• THE TASK: From the first line to the last, repeat the data below exactly.
....................
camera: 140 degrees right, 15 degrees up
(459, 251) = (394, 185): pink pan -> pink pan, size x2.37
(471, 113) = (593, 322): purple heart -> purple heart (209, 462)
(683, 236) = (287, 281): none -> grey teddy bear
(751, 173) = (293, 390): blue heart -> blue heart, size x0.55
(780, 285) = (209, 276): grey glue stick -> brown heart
....................
• EXERCISE OUTPUT:
camera: 140 degrees right, 15 degrees up
(459, 251) = (394, 185): pink pan -> pink pan, size x2.37
(471, 113) = (593, 322): purple heart -> purple heart (209, 462)
(683, 236) = (287, 281): none -> grey teddy bear
(751, 173) = (293, 390): blue heart -> blue heart, size x0.55
(780, 285) = (209, 276): grey glue stick -> brown heart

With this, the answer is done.